◆ Exercise
Copy out, unchanged, every line from the start of the records to the line that contains "gone | ash-grey", and stop there.

Segment Open

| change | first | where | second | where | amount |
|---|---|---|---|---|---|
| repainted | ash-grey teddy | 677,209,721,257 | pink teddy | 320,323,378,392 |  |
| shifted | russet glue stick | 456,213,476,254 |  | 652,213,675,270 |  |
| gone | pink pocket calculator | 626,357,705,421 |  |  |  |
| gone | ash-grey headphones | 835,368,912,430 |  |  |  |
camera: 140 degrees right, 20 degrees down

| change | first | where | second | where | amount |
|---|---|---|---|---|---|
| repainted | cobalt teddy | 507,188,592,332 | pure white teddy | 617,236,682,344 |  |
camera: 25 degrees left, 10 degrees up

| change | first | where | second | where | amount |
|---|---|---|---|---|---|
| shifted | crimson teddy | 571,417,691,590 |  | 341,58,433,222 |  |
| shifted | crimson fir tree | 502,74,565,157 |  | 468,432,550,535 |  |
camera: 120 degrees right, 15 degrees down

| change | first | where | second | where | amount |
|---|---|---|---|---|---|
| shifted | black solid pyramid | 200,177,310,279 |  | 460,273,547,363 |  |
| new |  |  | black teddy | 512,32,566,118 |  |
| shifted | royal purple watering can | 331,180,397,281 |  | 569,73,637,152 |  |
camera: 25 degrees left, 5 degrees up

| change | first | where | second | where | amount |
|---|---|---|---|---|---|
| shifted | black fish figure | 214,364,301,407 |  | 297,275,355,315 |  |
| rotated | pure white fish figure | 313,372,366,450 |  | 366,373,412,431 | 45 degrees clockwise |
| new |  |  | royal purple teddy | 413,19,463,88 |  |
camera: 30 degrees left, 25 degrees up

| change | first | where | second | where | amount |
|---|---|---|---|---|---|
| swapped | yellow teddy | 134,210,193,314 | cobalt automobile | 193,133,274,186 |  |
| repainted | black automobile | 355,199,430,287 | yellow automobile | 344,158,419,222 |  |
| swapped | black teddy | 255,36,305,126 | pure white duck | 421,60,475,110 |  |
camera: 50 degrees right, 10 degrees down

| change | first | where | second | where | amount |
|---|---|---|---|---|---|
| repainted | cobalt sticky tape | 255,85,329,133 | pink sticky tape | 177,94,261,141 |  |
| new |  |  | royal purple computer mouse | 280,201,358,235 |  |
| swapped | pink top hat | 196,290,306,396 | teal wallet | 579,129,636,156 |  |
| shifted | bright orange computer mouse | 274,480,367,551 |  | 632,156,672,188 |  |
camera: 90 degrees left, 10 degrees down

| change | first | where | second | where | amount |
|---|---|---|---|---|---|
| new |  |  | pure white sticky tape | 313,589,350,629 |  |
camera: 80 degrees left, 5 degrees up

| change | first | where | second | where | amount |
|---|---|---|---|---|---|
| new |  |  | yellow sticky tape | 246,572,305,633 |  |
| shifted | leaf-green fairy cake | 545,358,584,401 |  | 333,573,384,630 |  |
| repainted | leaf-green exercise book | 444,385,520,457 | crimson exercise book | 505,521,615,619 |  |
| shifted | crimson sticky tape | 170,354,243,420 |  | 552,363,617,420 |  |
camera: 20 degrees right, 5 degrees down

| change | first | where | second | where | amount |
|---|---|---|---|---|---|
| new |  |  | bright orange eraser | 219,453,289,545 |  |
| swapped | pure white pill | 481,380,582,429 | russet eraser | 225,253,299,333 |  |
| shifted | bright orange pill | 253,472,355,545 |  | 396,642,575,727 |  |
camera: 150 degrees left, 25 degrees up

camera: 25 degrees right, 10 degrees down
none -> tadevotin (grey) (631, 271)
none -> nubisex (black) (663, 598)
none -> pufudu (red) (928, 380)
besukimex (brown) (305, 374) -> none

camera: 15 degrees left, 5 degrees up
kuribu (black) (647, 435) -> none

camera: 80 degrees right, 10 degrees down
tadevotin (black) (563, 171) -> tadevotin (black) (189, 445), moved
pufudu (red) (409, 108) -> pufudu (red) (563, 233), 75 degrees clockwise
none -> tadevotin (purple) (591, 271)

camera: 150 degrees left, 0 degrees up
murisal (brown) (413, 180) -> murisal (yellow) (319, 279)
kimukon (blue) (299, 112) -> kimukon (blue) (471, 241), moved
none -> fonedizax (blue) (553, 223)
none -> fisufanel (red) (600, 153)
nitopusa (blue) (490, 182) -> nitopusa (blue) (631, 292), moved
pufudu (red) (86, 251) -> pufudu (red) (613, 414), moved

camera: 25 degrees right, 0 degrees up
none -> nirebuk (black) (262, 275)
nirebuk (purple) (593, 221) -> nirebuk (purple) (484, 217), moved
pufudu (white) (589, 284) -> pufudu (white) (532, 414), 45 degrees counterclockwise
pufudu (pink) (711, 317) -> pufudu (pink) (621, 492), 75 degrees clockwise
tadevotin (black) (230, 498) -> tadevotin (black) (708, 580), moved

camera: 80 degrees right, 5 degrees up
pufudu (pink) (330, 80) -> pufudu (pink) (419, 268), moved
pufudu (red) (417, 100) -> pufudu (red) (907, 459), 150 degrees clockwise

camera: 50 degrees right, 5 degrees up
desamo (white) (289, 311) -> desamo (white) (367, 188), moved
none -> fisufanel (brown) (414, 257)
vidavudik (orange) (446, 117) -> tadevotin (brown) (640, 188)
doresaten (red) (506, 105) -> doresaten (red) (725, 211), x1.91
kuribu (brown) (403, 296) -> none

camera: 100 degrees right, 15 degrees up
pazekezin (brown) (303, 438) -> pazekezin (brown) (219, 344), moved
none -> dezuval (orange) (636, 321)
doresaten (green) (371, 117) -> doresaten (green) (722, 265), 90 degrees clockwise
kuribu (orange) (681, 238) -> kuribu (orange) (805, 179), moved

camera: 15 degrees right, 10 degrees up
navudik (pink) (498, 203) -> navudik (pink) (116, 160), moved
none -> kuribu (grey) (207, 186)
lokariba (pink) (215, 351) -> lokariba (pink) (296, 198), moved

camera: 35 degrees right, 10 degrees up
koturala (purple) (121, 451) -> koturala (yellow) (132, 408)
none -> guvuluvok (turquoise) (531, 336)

Segment Closed

◆ Your response
| change | first | where | second | where | amount |
|---|---|---|---|---|---|
| repainted | ash-grey teddy | 677,209,721,257 | pink teddy | 320,323,378,392 |  |
| shifted | russet glue stick | 456,213,476,254 |  | 652,213,675,270 |  |
| gone | pink pocket calculator | 626,357,705,421 |  |  |  |
| gone | ash-grey headphones | 835,368,912,430 |  |  |  |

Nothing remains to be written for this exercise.